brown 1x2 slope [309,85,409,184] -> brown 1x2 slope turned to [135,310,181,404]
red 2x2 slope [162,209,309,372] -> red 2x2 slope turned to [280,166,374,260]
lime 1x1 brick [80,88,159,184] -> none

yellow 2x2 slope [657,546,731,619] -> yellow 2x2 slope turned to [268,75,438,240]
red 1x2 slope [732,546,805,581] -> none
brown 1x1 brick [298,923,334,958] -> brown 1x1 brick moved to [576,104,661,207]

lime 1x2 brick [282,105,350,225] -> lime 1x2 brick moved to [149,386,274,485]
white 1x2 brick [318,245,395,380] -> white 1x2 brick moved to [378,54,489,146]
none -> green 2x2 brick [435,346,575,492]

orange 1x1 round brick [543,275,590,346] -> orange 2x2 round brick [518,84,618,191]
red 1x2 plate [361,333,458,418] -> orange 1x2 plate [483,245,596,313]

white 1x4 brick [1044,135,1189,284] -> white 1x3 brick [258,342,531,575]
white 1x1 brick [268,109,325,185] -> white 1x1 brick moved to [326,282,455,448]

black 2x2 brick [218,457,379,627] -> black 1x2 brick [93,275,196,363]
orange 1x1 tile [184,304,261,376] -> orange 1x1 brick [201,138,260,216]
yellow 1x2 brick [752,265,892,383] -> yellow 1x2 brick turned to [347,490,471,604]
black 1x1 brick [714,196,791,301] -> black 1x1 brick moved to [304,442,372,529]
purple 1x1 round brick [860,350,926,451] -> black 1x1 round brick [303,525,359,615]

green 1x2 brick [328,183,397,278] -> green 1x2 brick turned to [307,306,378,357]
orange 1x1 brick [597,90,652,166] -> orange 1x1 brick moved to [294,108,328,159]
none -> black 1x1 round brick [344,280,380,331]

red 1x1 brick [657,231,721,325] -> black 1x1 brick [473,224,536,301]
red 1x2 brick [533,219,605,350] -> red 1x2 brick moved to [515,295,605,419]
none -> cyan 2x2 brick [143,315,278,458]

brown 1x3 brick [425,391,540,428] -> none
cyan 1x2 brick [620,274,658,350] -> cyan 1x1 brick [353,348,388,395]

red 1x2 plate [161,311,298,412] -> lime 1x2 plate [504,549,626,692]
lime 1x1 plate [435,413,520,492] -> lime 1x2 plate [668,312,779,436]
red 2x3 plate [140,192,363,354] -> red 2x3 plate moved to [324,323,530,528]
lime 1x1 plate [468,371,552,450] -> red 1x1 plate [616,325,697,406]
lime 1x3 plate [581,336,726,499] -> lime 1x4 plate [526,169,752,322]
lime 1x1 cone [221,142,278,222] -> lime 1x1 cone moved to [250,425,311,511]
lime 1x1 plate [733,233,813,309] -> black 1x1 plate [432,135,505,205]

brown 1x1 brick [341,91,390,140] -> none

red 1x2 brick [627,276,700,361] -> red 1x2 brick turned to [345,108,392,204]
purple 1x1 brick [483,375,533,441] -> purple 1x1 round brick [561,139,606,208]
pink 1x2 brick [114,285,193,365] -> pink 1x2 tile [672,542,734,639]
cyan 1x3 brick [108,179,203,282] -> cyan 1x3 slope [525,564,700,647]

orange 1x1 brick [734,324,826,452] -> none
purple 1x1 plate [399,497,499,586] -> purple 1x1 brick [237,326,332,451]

------------------------------------------------------------------------

* What the exercise asks: Scan the listing above for the line that has "lime 1x1 brick [80,88,159,184] -> none", then copy exactly from that line through the line that has "red 1x2 plate [361,333,458,418]".

* Solution for this task:
lime 1x1 brick [80,88,159,184] -> none

yellow 2x2 slope [657,546,731,619] -> yellow 2x2 slope turned to [268,75,438,240]
red 1x2 slope [732,546,805,581] -> none
brown 1x1 brick [298,923,334,958] -> brown 1x1 brick moved to [576,104,661,207]

lime 1x2 brick [282,105,350,225] -> lime 1x2 brick moved to [149,386,274,485]
white 1x2 brick [318,245,395,380] -> white 1x2 brick moved to [378,54,489,146]
none -> green 2x2 brick [435,346,575,492]

orange 1x1 round brick [543,275,590,346] -> orange 2x2 round brick [518,84,618,191]
red 1x2 plate [361,333,458,418] -> orange 1x2 plate [483,245,596,313]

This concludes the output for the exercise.